Work to be completed:
Can you print verbatim the lines of the records between the line containing "The distance of" and the line containing "Based on the photo, you", inclusive, leaving out the pictures?

___

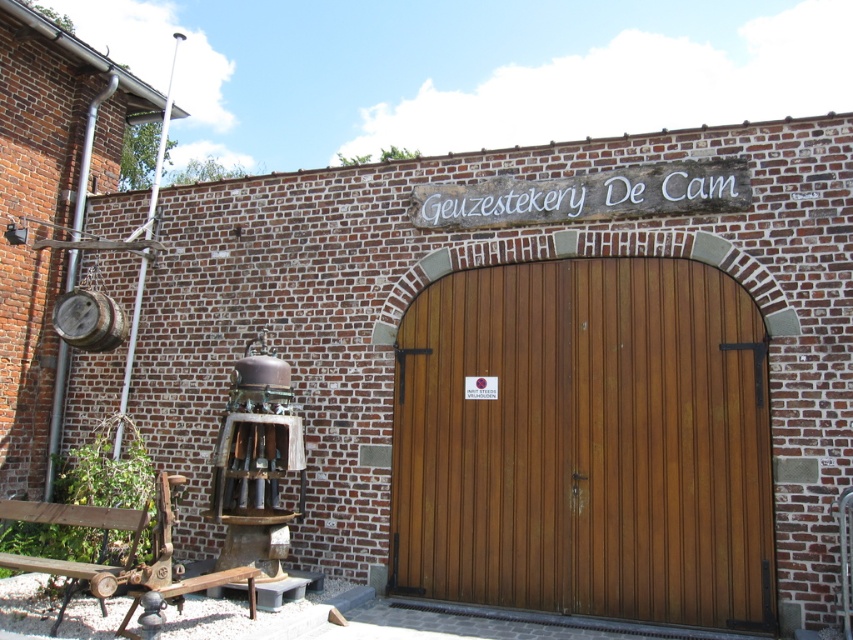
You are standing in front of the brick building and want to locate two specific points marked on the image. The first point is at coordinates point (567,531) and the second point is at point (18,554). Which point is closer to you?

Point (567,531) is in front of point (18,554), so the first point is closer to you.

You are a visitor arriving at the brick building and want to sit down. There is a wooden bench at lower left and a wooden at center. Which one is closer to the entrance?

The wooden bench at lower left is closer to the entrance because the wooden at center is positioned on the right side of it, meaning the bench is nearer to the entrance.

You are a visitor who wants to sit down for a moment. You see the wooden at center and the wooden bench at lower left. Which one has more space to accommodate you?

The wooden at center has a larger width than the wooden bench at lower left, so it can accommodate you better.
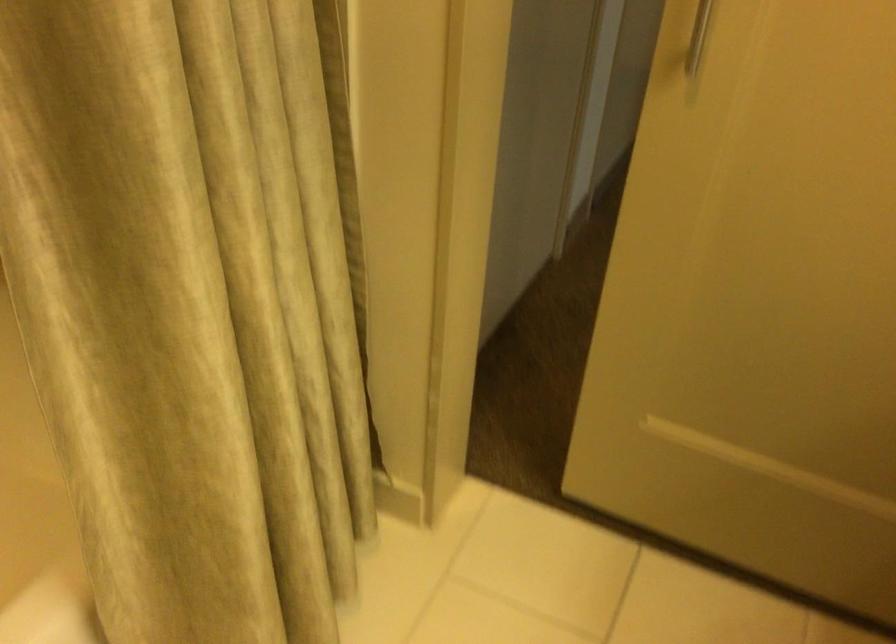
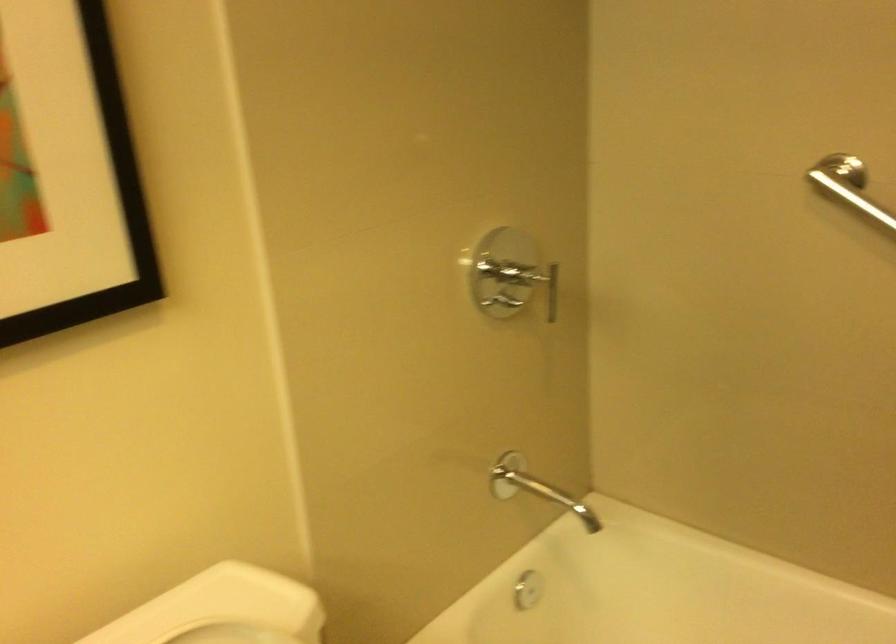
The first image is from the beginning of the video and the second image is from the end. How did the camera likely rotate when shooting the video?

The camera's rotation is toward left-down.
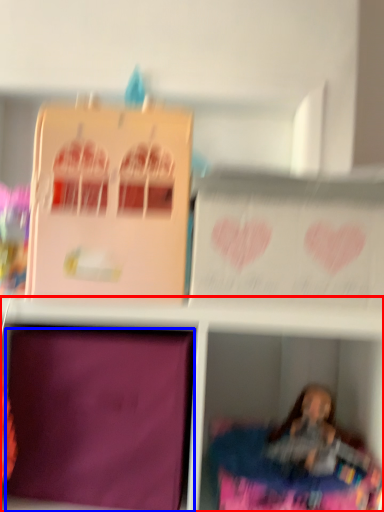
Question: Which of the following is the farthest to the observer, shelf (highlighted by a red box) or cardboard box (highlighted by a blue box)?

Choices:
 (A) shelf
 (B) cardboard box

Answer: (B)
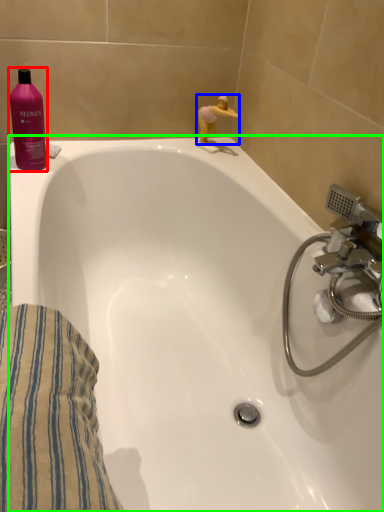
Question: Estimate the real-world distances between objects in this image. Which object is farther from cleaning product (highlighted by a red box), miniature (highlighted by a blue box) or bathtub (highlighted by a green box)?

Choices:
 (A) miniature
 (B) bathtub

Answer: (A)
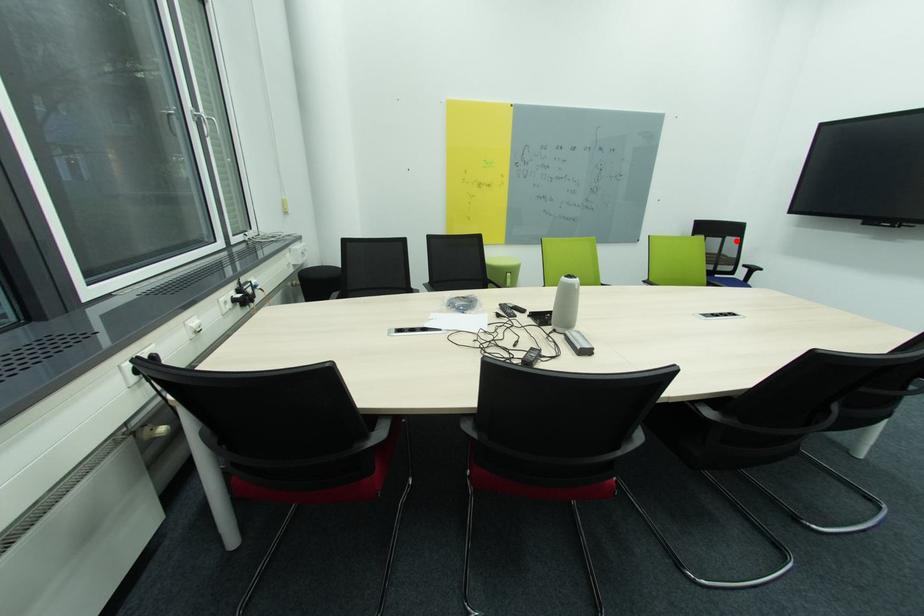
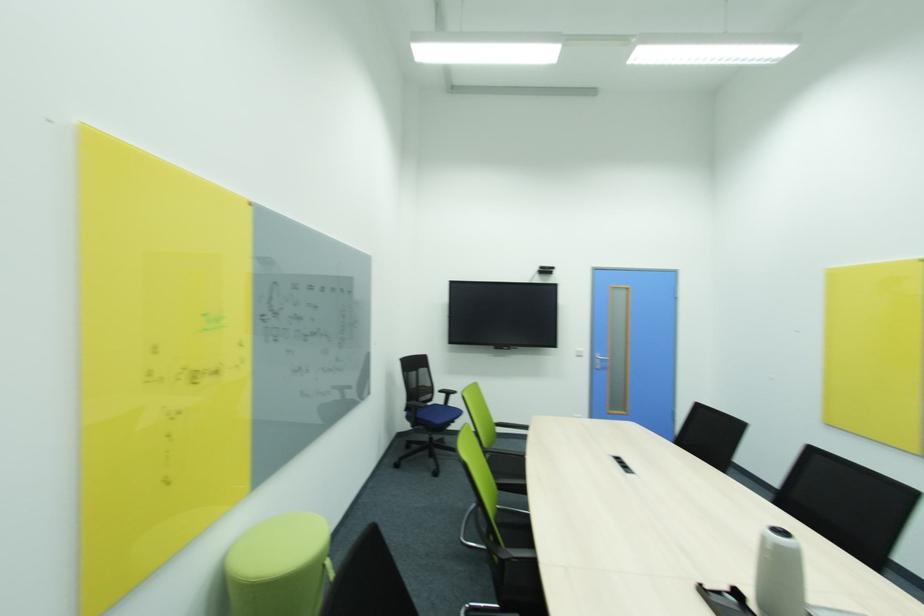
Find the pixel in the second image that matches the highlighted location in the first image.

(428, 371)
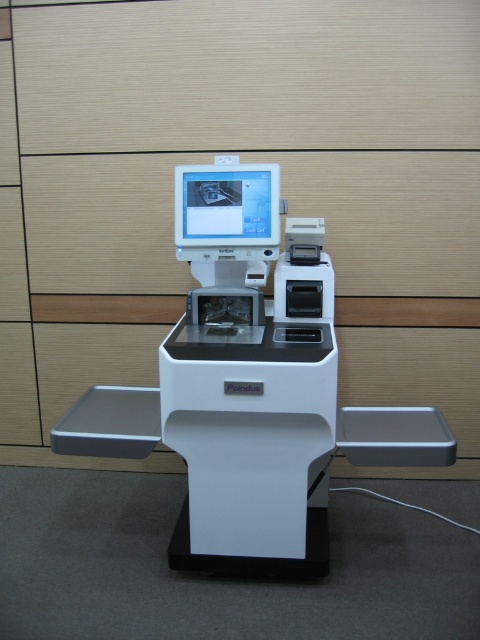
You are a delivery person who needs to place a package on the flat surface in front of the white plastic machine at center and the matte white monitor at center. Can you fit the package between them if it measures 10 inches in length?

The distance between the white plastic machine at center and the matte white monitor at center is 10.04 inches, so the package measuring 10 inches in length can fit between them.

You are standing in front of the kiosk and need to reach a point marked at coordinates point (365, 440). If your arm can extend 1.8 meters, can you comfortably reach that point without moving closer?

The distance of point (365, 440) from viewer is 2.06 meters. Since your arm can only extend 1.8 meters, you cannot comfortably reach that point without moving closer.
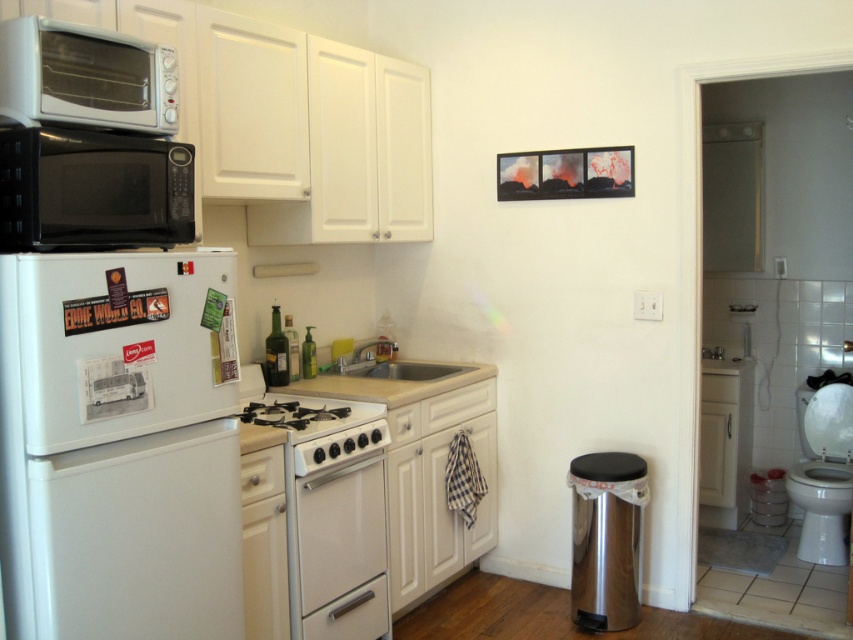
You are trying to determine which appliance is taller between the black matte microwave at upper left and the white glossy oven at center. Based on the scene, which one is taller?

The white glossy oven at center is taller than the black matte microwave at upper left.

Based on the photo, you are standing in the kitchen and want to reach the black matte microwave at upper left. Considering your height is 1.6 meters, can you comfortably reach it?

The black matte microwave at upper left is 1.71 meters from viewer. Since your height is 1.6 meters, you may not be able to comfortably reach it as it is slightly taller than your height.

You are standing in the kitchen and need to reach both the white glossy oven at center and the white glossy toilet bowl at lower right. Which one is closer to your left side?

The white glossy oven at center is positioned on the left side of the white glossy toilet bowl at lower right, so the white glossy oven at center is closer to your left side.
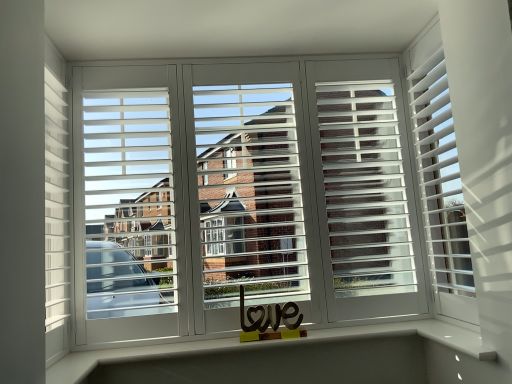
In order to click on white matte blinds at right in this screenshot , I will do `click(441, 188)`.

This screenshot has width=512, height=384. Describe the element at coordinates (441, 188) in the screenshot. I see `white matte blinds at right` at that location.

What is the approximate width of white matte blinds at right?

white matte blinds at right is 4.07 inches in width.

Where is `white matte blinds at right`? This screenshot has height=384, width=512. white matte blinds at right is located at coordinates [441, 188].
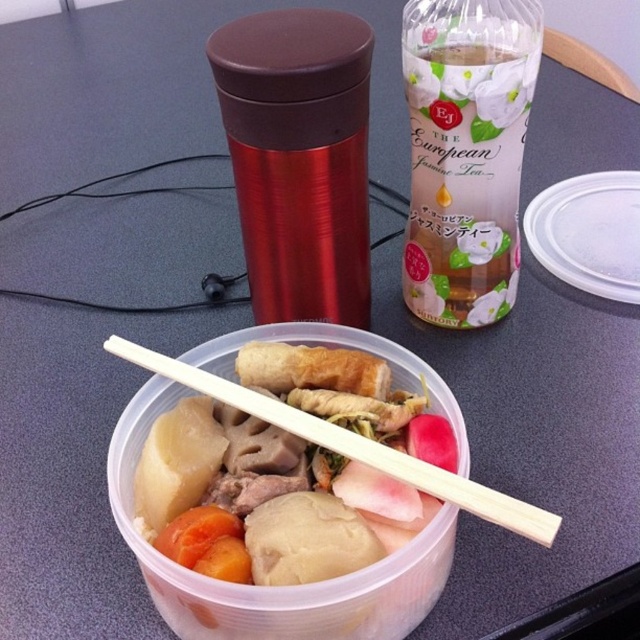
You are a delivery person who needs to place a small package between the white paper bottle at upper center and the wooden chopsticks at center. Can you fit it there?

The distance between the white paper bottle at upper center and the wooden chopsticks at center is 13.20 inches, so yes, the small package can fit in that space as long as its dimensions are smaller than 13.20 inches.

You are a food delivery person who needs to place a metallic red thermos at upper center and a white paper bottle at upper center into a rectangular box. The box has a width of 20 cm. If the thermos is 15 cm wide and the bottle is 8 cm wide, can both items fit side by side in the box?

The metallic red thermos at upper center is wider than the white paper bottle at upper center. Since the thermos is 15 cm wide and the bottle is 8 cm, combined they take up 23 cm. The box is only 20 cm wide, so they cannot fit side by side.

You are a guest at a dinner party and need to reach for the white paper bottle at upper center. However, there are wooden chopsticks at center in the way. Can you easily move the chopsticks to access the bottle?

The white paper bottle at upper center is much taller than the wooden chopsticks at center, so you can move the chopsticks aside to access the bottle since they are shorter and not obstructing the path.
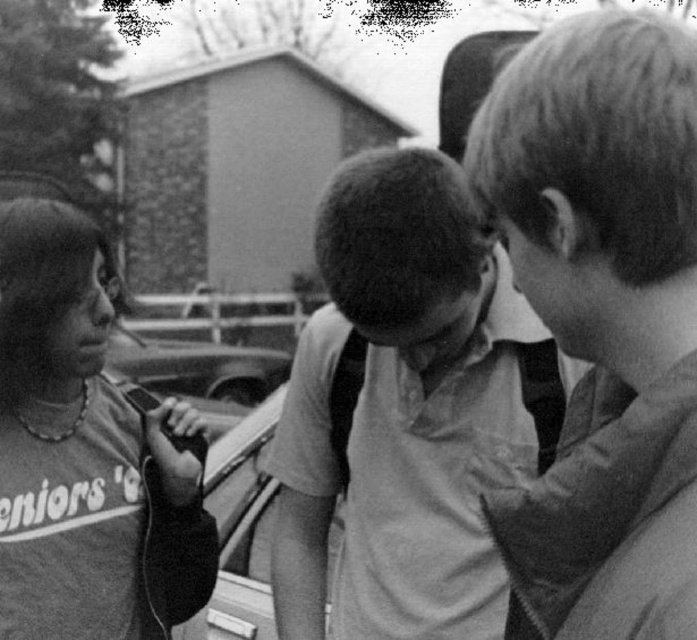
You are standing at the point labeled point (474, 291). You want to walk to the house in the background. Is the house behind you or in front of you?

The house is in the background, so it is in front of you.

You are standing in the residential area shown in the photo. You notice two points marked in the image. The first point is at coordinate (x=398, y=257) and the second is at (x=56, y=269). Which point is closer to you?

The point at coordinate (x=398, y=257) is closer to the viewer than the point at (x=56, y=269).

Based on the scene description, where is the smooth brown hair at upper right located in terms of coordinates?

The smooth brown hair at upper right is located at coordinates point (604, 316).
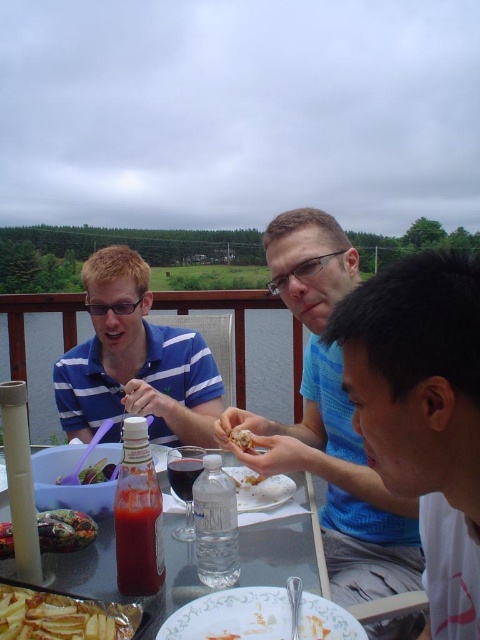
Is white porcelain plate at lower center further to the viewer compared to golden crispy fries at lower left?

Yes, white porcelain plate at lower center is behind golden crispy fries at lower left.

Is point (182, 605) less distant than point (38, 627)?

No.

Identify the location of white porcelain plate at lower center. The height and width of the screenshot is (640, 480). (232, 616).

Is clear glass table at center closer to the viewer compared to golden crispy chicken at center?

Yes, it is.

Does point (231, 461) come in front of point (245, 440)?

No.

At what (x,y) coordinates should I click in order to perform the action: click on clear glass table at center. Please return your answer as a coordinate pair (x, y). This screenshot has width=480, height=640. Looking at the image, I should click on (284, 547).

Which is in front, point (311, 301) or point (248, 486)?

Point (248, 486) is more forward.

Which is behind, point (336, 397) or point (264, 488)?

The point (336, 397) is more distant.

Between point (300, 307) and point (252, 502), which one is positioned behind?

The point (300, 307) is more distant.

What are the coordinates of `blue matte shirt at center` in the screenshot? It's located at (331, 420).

___

Response:
The distance of point (365, 440) from viewer is 2.06 meters. Since your arm can only extend 1.8 meters, you cannot comfortably reach that point without moving closer.
You are trying to determine which appliance is taller between the black matte microwave at upper left and the white glossy oven at center. Based on the scene, which one is taller?

The white glossy oven at center is taller than the black matte microwave at upper left.

Based on the photo, you are standing in the kitchen and want to reach the black matte microwave at upper left. Considering your height is 1.6 meters, can you comfortably reach it?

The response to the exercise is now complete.